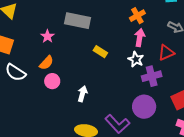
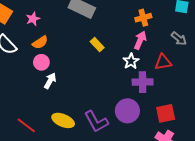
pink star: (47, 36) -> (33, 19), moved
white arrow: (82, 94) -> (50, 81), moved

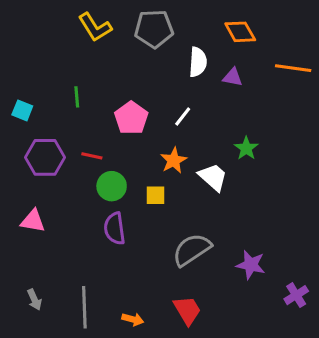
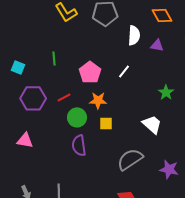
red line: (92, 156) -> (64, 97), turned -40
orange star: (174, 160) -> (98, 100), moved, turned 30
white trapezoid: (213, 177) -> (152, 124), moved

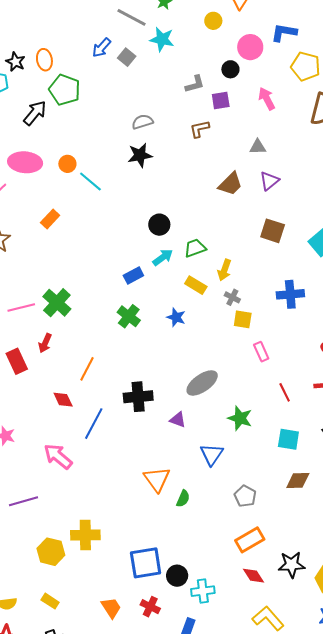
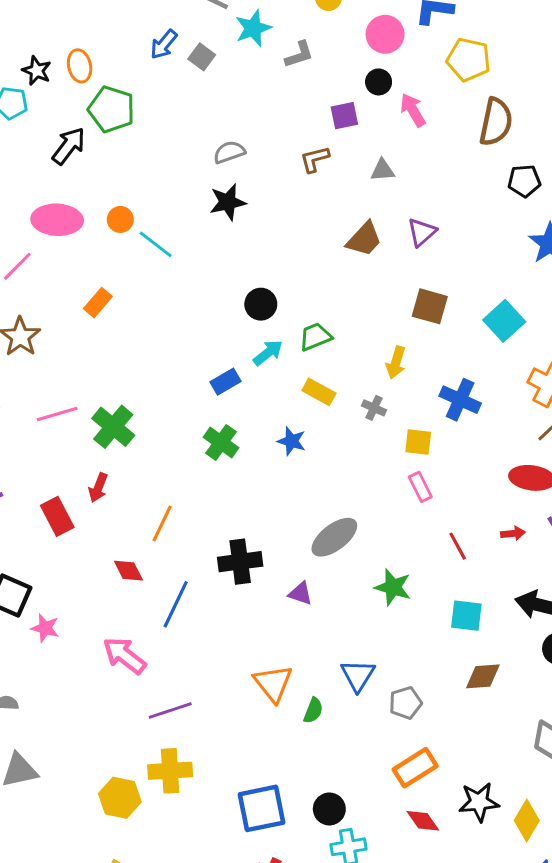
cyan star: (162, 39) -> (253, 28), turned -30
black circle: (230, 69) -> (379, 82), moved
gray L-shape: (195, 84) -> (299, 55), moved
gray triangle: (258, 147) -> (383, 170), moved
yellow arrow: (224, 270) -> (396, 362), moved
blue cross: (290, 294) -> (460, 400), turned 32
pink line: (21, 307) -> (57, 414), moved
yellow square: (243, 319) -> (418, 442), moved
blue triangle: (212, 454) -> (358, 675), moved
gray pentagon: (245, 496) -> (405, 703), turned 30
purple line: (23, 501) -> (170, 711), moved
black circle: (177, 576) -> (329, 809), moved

= = = =

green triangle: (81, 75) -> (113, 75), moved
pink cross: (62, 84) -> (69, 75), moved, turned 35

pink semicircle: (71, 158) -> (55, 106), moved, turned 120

= = = =

Working from the data above, repeat exactly, and only, the lines that begin at the line containing "pink star: (47, 36) -> (33, 19), moved" and stop after the line containing "black circle: (177, 576) -> (329, 809), moved"; pictures are not copied.

pink star: (47, 36) -> (33, 19), moved
white arrow: (82, 94) -> (50, 81), moved

red line: (92, 156) -> (64, 97), turned -40
orange star: (174, 160) -> (98, 100), moved, turned 30
white trapezoid: (213, 177) -> (152, 124), moved

cyan star: (162, 39) -> (253, 28), turned -30
black circle: (230, 69) -> (379, 82), moved
gray L-shape: (195, 84) -> (299, 55), moved
gray triangle: (258, 147) -> (383, 170), moved
yellow arrow: (224, 270) -> (396, 362), moved
blue cross: (290, 294) -> (460, 400), turned 32
pink line: (21, 307) -> (57, 414), moved
yellow square: (243, 319) -> (418, 442), moved
blue triangle: (212, 454) -> (358, 675), moved
gray pentagon: (245, 496) -> (405, 703), turned 30
purple line: (23, 501) -> (170, 711), moved
black circle: (177, 576) -> (329, 809), moved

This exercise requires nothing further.